Copy, from the material below, each line where "green" shows up.
= Beginning of Section =
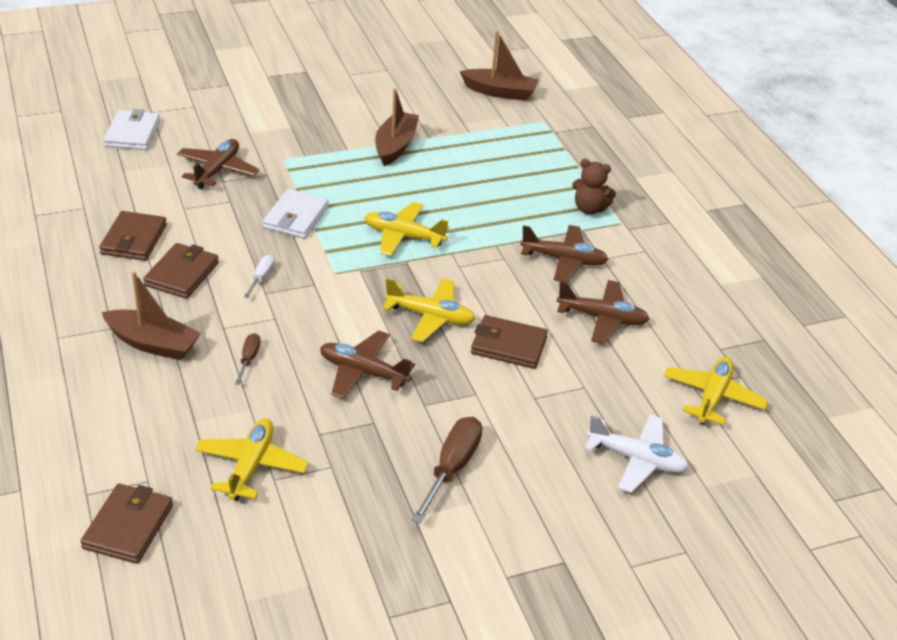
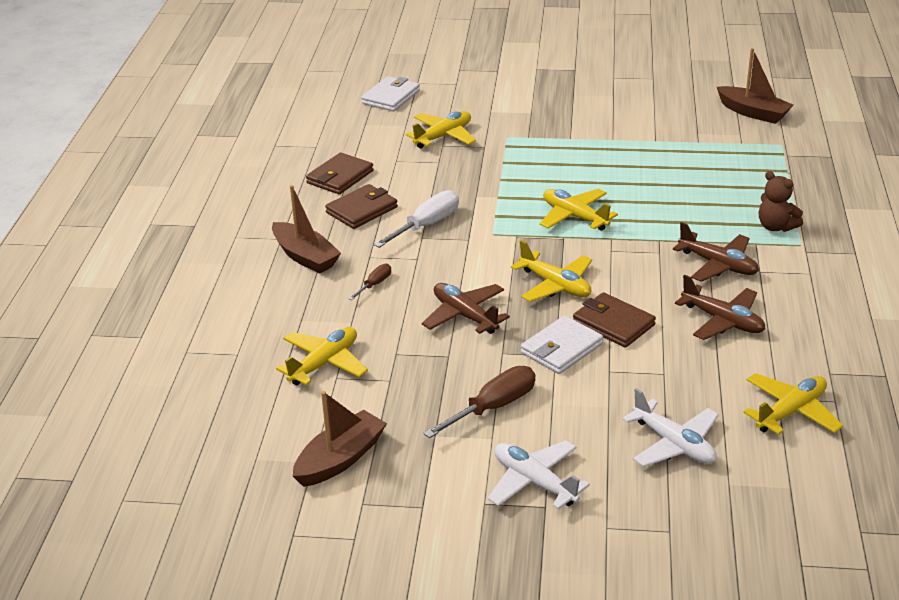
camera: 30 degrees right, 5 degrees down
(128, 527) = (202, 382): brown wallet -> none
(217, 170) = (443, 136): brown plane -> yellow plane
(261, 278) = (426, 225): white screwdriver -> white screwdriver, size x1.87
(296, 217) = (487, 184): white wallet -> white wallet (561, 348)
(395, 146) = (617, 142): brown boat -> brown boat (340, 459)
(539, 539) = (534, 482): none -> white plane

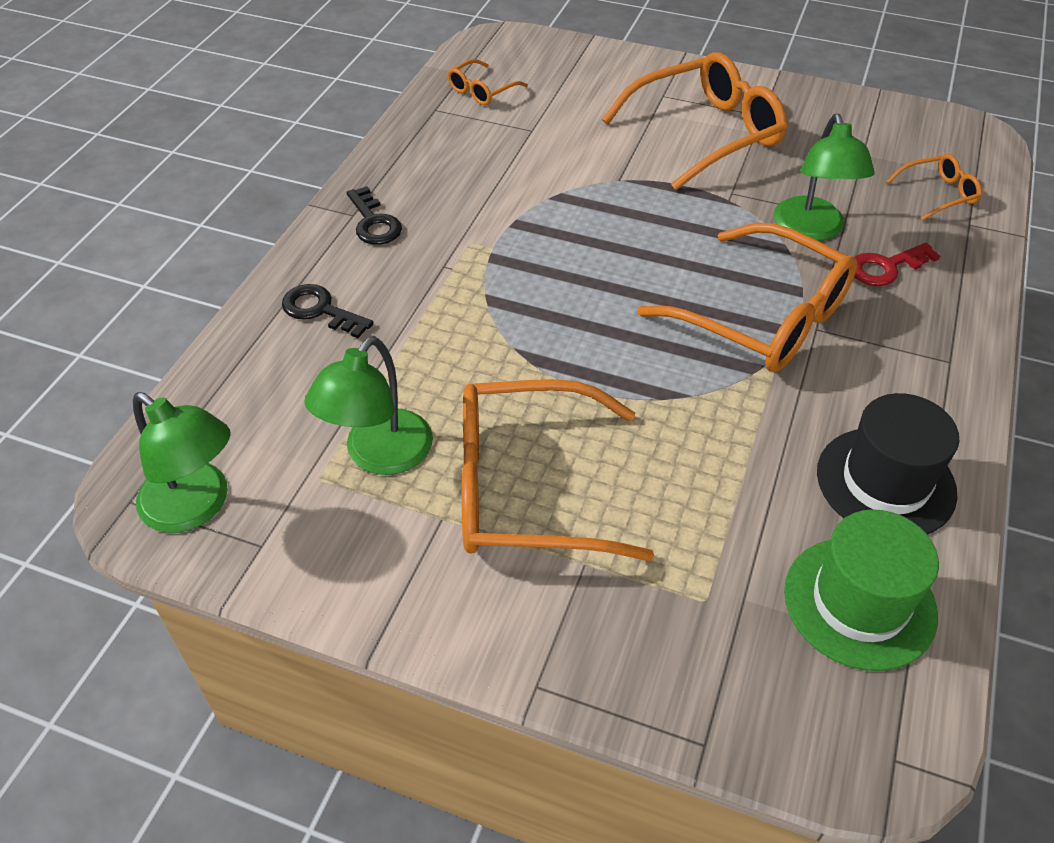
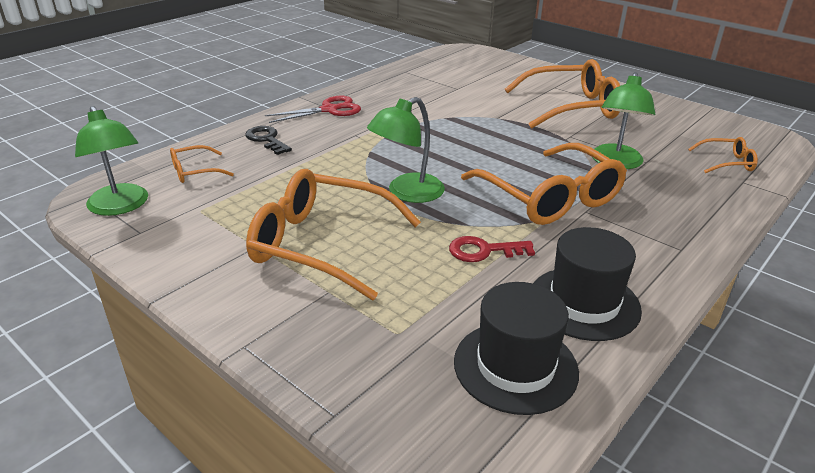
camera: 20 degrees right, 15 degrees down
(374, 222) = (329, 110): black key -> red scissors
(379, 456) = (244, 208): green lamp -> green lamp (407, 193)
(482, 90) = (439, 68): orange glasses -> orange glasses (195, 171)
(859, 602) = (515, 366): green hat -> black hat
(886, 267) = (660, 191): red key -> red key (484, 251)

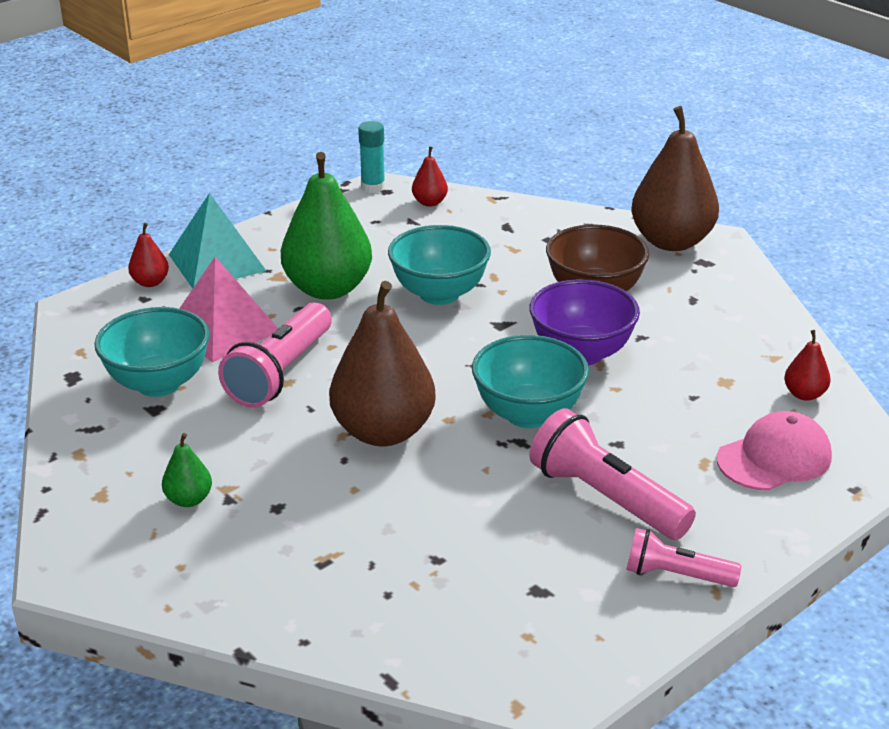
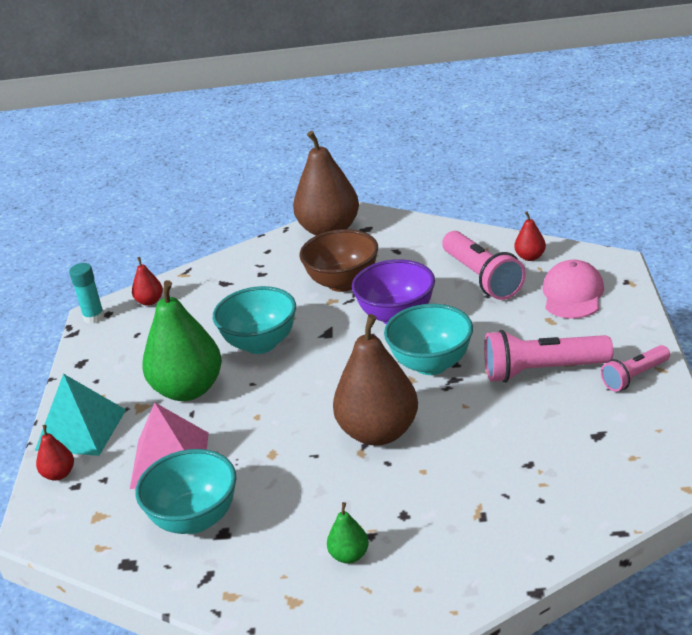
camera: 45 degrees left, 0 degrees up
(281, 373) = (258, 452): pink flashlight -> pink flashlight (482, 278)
= End of Section =
• [TASK SOLUTION]
(379, 456) = (244, 208): green lamp -> green lamp (407, 193)
(859, 602) = (515, 366): green hat -> black hat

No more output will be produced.